Source records:
####

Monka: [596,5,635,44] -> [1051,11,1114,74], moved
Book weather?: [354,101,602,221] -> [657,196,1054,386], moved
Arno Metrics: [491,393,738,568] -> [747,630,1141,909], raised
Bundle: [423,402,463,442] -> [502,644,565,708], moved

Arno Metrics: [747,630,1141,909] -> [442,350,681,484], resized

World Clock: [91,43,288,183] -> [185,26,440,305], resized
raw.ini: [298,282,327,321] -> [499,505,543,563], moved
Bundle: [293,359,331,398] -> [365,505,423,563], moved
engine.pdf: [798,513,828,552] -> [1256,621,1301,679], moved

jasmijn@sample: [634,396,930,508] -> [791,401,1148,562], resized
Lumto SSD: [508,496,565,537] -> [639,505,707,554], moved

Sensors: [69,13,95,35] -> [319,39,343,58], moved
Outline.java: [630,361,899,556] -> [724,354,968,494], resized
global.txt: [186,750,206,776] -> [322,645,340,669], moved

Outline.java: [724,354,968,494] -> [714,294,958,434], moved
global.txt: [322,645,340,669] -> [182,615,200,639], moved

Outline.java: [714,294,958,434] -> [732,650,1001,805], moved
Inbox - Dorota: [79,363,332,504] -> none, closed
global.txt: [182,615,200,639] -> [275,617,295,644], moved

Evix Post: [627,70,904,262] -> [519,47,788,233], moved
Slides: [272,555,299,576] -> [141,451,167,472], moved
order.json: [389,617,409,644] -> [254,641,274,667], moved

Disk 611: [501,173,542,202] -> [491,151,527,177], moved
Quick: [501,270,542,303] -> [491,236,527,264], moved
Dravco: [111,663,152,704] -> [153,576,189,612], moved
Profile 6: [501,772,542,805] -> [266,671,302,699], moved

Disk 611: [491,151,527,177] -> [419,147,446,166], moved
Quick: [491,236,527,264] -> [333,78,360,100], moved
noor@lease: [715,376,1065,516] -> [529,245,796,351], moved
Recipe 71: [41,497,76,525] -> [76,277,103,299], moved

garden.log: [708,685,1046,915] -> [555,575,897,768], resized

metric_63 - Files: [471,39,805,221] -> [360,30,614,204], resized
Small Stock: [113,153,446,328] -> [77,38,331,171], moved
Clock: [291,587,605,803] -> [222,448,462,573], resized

####

## Requirement
Set all of the records down again, exactly as they stand.

## Response
Monka: [596,5,635,44] -> [1051,11,1114,74], moved
Book weather?: [354,101,602,221] -> [657,196,1054,386], moved
Arno Metrics: [491,393,738,568] -> [747,630,1141,909], raised
Bundle: [423,402,463,442] -> [502,644,565,708], moved

Arno Metrics: [747,630,1141,909] -> [442,350,681,484], resized

World Clock: [91,43,288,183] -> [185,26,440,305], resized
raw.ini: [298,282,327,321] -> [499,505,543,563], moved
Bundle: [293,359,331,398] -> [365,505,423,563], moved
engine.pdf: [798,513,828,552] -> [1256,621,1301,679], moved

jasmijn@sample: [634,396,930,508] -> [791,401,1148,562], resized
Lumto SSD: [508,496,565,537] -> [639,505,707,554], moved

Sensors: [69,13,95,35] -> [319,39,343,58], moved
Outline.java: [630,361,899,556] -> [724,354,968,494], resized
global.txt: [186,750,206,776] -> [322,645,340,669], moved

Outline.java: [724,354,968,494] -> [714,294,958,434], moved
global.txt: [322,645,340,669] -> [182,615,200,639], moved

Outline.java: [714,294,958,434] -> [732,650,1001,805], moved
Inbox - Dorota: [79,363,332,504] -> none, closed
global.txt: [182,615,200,639] -> [275,617,295,644], moved

Evix Post: [627,70,904,262] -> [519,47,788,233], moved
Slides: [272,555,299,576] -> [141,451,167,472], moved
order.json: [389,617,409,644] -> [254,641,274,667], moved

Disk 611: [501,173,542,202] -> [491,151,527,177], moved
Quick: [501,270,542,303] -> [491,236,527,264], moved
Dravco: [111,663,152,704] -> [153,576,189,612], moved
Profile 6: [501,772,542,805] -> [266,671,302,699], moved

Disk 611: [491,151,527,177] -> [419,147,446,166], moved
Quick: [491,236,527,264] -> [333,78,360,100], moved
noor@lease: [715,376,1065,516] -> [529,245,796,351], moved
Recipe 71: [41,497,76,525] -> [76,277,103,299], moved

garden.log: [708,685,1046,915] -> [555,575,897,768], resized

metric_63 - Files: [471,39,805,221] -> [360,30,614,204], resized
Small Stock: [113,153,446,328] -> [77,38,331,171], moved
Clock: [291,587,605,803] -> [222,448,462,573], resized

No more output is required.